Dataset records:
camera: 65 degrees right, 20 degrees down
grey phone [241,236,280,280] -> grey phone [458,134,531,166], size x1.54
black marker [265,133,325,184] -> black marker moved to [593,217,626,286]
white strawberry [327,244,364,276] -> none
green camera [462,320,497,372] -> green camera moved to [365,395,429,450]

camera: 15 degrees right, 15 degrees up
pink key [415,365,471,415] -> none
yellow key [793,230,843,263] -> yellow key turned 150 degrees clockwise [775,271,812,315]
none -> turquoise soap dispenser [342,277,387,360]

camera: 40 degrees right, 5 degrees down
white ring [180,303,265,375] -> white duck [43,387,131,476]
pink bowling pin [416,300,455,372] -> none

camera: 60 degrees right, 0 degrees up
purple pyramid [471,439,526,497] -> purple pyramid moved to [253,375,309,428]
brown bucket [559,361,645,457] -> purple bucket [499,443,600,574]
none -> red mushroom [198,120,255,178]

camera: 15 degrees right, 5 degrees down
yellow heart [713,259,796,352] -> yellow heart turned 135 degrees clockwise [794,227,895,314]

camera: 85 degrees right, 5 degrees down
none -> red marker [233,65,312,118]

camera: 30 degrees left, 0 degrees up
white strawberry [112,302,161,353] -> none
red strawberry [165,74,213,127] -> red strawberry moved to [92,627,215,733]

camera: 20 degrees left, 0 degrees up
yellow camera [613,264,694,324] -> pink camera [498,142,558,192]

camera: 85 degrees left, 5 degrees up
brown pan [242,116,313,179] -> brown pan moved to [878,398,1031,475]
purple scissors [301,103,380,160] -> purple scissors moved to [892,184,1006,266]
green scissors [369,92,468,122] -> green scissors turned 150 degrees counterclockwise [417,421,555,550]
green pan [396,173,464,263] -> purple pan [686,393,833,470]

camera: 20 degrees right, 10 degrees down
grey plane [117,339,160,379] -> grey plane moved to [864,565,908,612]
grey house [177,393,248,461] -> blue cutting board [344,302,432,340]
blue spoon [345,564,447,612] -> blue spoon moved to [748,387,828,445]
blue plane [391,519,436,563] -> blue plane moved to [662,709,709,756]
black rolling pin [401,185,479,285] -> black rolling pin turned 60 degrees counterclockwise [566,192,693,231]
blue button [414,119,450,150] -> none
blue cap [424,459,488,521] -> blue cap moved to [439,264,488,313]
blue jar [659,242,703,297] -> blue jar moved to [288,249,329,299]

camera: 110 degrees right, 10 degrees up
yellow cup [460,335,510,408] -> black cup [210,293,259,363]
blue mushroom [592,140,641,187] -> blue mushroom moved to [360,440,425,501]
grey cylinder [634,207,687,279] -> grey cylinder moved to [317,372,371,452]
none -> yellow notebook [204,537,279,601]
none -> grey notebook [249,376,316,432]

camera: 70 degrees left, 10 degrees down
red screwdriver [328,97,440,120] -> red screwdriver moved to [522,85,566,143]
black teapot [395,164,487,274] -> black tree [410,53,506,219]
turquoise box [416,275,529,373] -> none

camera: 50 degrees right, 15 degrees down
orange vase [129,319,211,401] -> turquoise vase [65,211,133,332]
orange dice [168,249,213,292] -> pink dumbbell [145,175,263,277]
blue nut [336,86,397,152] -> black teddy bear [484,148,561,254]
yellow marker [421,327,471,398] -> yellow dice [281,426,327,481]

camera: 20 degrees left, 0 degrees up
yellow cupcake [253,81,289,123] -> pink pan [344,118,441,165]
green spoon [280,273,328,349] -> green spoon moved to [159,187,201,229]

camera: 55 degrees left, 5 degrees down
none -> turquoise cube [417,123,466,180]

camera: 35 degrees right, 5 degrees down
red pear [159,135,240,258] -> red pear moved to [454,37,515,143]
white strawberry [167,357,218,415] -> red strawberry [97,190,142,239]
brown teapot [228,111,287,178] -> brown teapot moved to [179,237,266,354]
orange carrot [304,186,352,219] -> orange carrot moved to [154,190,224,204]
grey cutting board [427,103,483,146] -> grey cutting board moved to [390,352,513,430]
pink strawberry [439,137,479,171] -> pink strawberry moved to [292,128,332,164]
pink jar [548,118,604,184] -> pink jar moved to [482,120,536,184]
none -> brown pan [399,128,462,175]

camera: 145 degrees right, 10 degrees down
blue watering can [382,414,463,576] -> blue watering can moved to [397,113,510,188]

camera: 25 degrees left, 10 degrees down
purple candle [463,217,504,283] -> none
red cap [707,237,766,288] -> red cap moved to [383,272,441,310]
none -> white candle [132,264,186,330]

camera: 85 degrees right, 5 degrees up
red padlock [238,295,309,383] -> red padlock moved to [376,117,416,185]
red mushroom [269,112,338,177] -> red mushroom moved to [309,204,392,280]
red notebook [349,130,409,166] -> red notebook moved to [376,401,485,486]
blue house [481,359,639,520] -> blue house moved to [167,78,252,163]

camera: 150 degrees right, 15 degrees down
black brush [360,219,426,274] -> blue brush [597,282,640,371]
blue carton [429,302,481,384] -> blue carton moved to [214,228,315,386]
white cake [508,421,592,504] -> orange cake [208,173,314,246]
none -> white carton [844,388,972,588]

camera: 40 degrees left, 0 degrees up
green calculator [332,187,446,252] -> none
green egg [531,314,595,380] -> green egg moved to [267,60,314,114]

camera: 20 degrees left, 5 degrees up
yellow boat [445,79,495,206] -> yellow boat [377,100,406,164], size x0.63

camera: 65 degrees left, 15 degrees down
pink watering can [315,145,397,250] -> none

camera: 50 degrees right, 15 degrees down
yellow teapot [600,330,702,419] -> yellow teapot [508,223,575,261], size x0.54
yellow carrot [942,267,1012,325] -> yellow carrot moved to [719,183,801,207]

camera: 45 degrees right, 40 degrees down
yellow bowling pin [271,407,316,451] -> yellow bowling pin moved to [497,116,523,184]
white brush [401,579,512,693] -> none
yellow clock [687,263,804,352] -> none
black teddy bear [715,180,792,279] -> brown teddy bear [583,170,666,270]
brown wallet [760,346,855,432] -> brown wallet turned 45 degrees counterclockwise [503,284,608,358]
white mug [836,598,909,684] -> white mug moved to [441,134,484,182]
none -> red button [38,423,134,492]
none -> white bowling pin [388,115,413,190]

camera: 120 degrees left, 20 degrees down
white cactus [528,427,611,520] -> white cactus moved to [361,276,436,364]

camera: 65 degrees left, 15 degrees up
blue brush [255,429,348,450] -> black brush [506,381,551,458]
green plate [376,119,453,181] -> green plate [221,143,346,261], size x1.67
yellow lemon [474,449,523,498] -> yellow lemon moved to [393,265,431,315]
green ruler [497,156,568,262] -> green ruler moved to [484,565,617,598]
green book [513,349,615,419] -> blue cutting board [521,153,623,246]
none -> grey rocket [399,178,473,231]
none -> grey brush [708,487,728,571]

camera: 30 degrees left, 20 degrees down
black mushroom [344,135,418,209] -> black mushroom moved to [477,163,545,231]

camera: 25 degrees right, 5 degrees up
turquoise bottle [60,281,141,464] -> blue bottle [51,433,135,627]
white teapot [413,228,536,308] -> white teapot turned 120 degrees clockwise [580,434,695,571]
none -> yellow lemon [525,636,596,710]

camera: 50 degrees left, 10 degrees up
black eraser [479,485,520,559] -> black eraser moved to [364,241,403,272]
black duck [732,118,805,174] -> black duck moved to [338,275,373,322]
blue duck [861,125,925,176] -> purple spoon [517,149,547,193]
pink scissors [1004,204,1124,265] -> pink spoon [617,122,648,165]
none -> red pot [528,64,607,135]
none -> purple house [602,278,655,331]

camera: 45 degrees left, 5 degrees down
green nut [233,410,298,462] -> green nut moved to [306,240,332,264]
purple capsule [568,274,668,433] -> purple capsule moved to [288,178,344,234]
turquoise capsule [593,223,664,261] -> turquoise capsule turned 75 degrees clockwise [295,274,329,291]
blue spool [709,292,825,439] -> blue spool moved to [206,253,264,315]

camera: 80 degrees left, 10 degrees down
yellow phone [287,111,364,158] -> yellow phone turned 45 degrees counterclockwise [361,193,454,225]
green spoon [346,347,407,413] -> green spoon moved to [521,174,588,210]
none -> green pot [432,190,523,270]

TASK DESCRIPTION ▸
Search the entries above for "orange". Show every line that has it.

SOLVED PROBLEM ▸
orange vase [129,319,211,401] -> turquoise vase [65,211,133,332]
orange dice [168,249,213,292] -> pink dumbbell [145,175,263,277]
orange carrot [304,186,352,219] -> orange carrot moved to [154,190,224,204]
white cake [508,421,592,504] -> orange cake [208,173,314,246]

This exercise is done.